DATA FOR THE TASK:
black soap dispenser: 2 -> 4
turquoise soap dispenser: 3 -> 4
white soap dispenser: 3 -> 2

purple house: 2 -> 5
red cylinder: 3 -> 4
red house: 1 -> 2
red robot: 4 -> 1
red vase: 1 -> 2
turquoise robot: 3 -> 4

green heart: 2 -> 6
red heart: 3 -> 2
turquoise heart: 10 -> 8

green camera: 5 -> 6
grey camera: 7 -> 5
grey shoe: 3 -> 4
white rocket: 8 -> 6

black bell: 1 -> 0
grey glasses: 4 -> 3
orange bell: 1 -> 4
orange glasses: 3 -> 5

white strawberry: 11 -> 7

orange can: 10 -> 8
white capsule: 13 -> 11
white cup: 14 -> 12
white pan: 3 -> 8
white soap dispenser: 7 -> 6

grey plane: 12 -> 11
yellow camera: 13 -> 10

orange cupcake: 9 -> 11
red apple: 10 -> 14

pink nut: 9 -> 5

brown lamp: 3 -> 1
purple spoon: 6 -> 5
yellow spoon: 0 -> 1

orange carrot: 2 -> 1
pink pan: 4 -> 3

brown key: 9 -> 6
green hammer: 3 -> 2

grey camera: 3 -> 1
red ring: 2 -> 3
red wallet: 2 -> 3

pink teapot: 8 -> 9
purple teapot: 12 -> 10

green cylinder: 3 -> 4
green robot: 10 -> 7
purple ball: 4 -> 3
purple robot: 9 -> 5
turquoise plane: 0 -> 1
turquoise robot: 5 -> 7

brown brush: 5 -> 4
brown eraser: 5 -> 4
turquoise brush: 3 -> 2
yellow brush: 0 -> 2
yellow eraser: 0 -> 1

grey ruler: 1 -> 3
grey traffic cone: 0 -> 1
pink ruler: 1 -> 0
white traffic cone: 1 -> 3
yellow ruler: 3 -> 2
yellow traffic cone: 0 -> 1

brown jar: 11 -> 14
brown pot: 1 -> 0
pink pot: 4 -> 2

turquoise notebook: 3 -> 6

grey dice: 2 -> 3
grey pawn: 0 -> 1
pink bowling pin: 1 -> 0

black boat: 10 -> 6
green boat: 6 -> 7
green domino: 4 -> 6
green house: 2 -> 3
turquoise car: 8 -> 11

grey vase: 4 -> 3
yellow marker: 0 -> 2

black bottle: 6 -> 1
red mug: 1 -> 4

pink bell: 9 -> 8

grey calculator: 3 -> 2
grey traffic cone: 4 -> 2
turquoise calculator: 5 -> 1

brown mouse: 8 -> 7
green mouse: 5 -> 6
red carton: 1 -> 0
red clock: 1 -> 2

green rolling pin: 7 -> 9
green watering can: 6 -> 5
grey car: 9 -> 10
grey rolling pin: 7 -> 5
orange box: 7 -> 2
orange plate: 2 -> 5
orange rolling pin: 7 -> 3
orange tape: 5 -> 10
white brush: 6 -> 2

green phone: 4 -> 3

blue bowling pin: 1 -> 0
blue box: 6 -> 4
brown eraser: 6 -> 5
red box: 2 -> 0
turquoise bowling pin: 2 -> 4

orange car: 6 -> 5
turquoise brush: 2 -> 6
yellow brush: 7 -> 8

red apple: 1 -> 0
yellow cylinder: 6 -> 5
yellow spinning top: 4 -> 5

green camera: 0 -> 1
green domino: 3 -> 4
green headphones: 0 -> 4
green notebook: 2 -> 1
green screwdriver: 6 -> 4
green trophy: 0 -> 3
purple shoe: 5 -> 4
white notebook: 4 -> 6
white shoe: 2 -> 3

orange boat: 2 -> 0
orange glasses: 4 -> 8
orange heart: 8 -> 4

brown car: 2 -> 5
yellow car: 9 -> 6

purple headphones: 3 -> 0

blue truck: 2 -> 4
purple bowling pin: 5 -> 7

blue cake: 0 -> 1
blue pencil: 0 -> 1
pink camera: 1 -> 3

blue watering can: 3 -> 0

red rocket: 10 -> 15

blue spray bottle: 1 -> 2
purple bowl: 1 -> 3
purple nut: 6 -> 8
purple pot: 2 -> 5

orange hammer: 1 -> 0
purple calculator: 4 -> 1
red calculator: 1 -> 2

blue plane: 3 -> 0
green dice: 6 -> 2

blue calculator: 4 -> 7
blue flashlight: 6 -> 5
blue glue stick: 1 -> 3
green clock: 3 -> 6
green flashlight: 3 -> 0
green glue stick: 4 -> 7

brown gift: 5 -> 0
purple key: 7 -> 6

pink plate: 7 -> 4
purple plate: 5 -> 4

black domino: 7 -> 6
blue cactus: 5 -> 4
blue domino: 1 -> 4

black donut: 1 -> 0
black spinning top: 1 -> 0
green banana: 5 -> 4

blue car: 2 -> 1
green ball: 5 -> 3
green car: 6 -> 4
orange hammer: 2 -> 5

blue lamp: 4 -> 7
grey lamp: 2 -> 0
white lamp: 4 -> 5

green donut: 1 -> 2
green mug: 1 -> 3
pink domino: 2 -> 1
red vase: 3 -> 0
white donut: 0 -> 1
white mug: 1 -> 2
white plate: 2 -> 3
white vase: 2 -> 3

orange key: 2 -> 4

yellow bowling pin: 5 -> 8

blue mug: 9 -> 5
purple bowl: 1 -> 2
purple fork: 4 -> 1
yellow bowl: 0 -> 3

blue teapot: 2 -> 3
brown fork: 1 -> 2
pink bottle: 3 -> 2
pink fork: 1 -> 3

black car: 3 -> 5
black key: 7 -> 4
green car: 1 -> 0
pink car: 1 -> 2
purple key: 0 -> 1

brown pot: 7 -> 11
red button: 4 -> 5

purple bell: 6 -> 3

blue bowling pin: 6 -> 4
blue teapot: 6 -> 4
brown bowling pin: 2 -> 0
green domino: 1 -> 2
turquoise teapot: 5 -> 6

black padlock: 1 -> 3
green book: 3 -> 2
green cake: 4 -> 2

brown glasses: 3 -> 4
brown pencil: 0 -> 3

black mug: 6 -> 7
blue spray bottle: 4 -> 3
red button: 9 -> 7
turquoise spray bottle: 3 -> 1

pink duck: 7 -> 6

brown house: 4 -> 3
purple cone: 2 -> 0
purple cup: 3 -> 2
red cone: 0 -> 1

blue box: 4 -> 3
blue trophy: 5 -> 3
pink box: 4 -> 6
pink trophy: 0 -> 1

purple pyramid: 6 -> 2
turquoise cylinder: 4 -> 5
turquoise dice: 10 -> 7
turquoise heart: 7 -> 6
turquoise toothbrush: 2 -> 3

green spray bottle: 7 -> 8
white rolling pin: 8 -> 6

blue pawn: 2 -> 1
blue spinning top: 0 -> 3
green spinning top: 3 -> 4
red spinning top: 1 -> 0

TRY IT:
Some of the data mentions "glue". Copy every line where it does.

REPLY:
blue glue stick: 1 -> 3
green glue stick: 4 -> 7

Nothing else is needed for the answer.